### HOW TO COMPLETE THIS TASK
Output the records precisely as they stand. Pictures are to be skipped.

(Records drawn from a dataset)
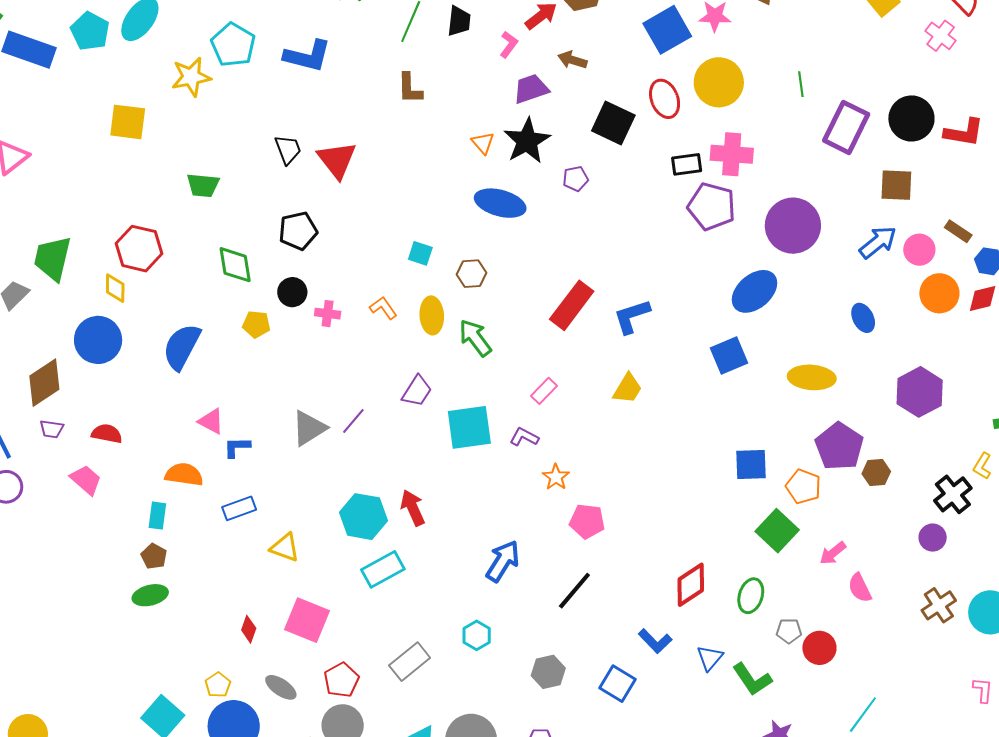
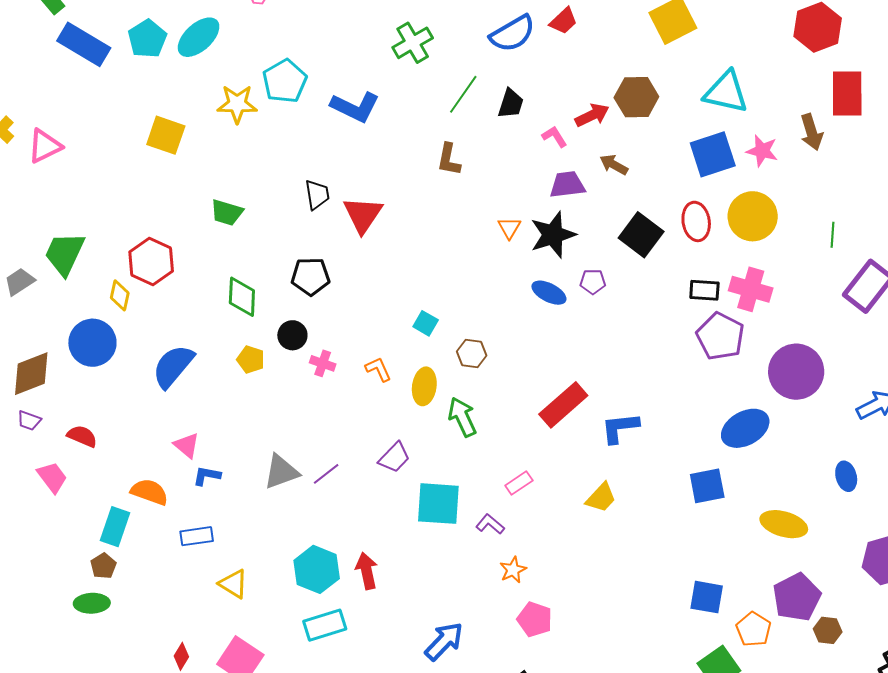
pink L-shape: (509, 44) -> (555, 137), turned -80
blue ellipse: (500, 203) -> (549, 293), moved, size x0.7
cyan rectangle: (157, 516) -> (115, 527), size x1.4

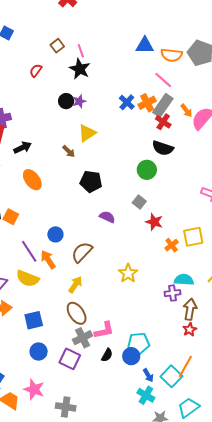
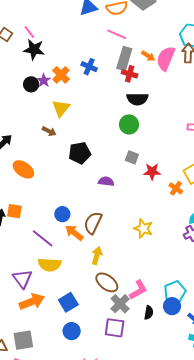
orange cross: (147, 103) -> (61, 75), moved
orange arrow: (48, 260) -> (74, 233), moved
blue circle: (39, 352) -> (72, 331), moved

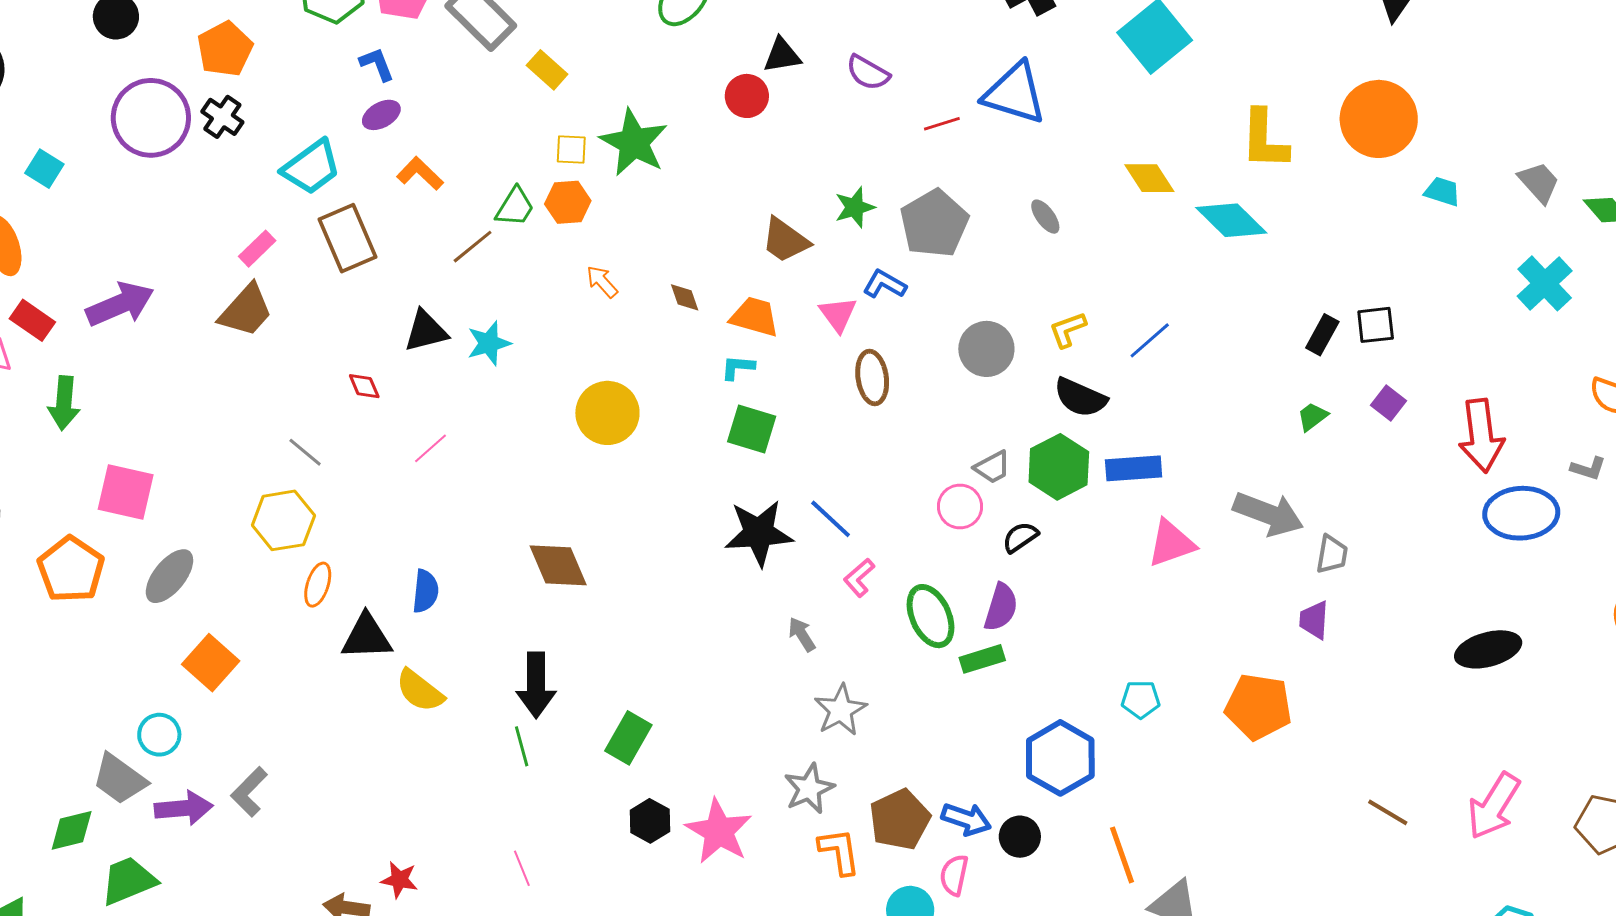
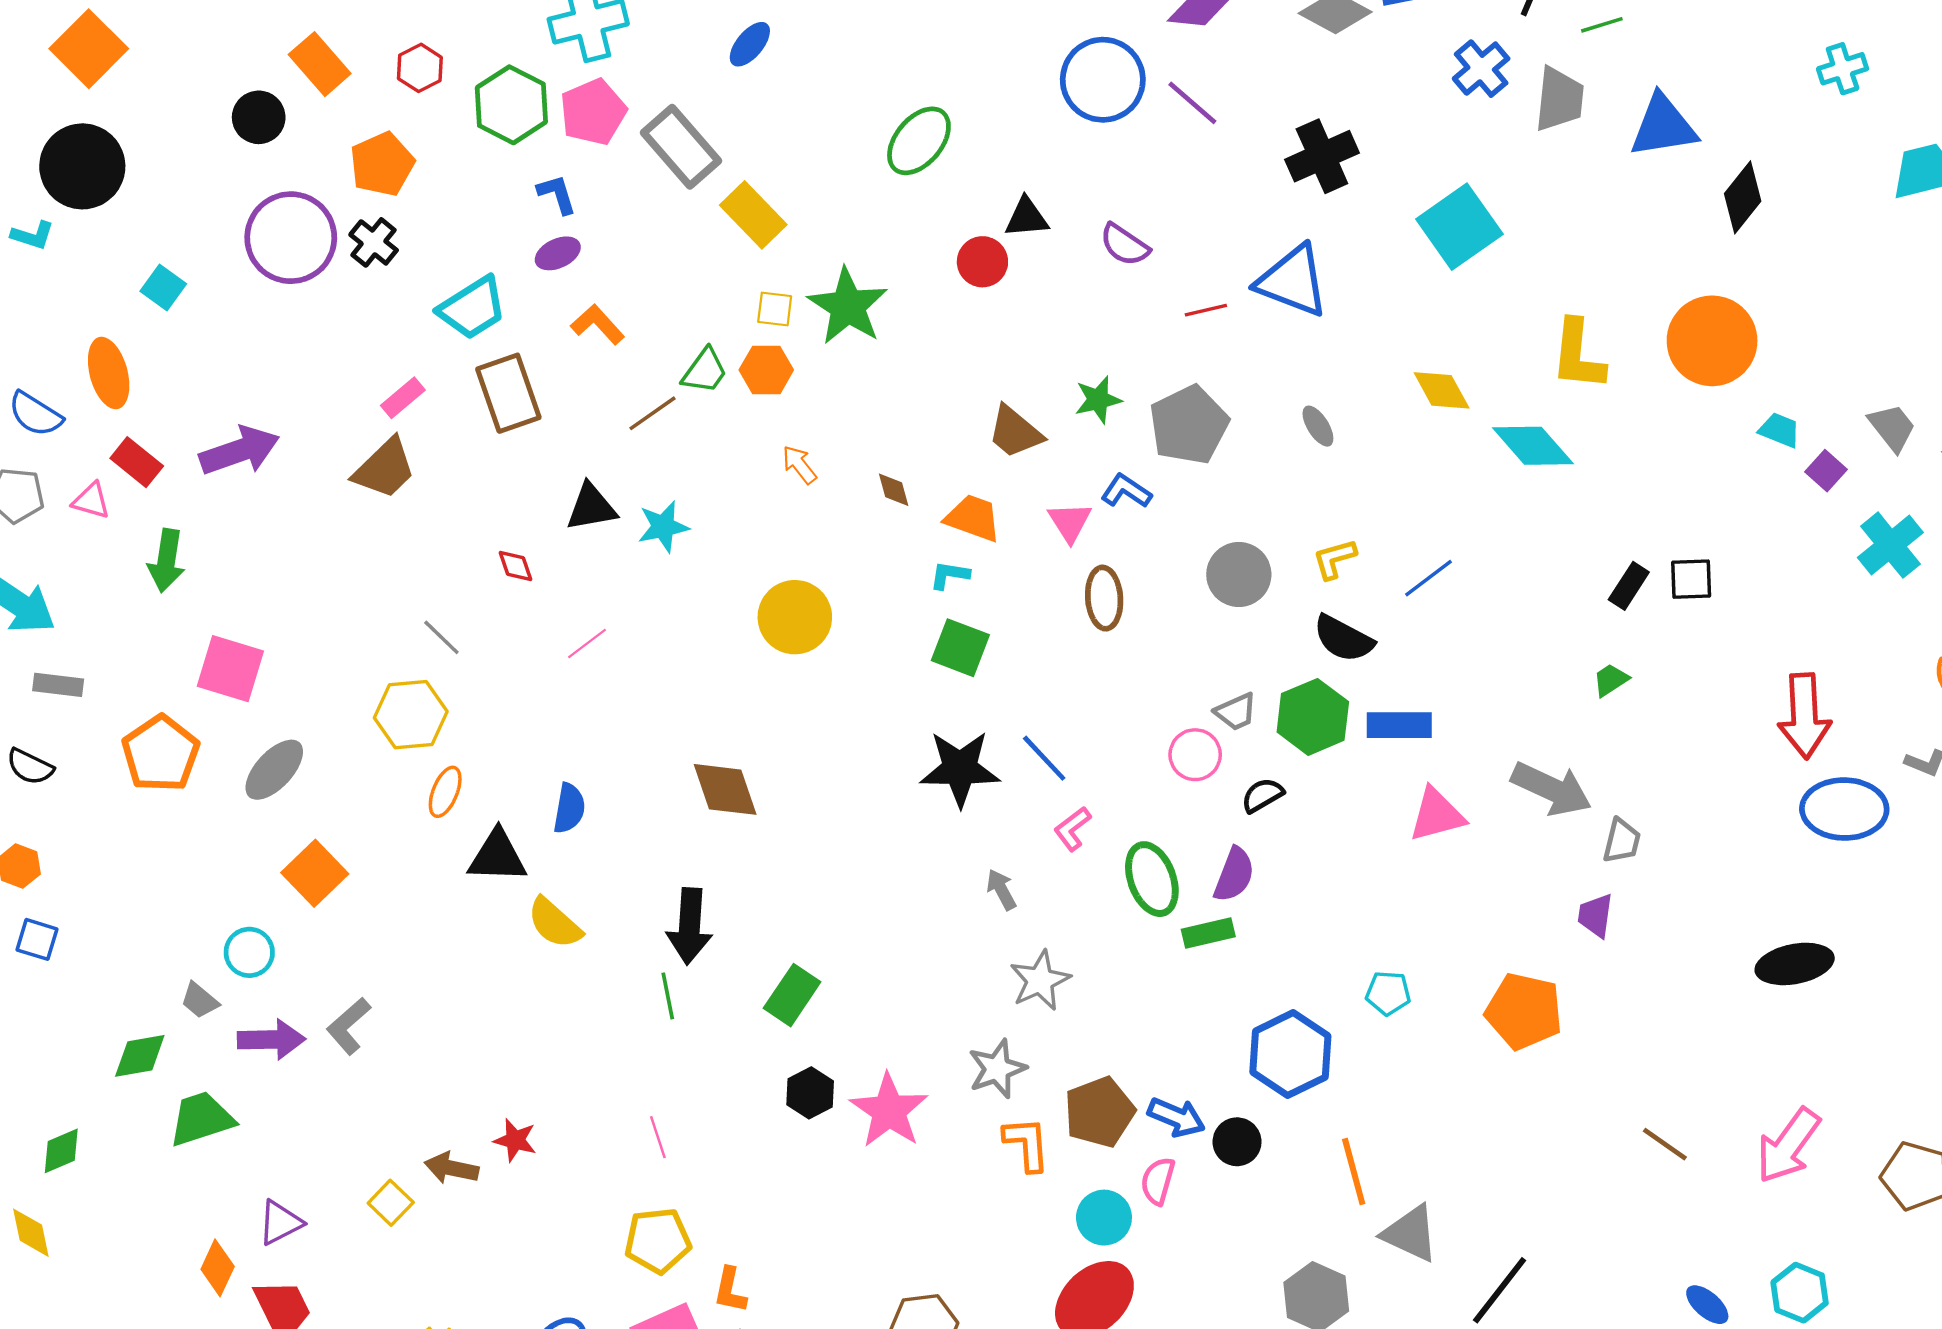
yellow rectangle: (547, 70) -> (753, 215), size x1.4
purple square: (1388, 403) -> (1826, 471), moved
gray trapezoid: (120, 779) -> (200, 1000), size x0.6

### REPLY
pink L-shape: (509, 44) -> (555, 137), turned -80
blue ellipse: (500, 203) -> (549, 293), moved, size x0.7
cyan rectangle: (157, 516) -> (115, 527), size x1.4

orange cross: (147, 103) -> (61, 75), moved
orange arrow: (48, 260) -> (74, 233), moved
blue circle: (39, 352) -> (72, 331), moved

yellow rectangle: (547, 70) -> (753, 215), size x1.4
purple square: (1388, 403) -> (1826, 471), moved
gray trapezoid: (120, 779) -> (200, 1000), size x0.6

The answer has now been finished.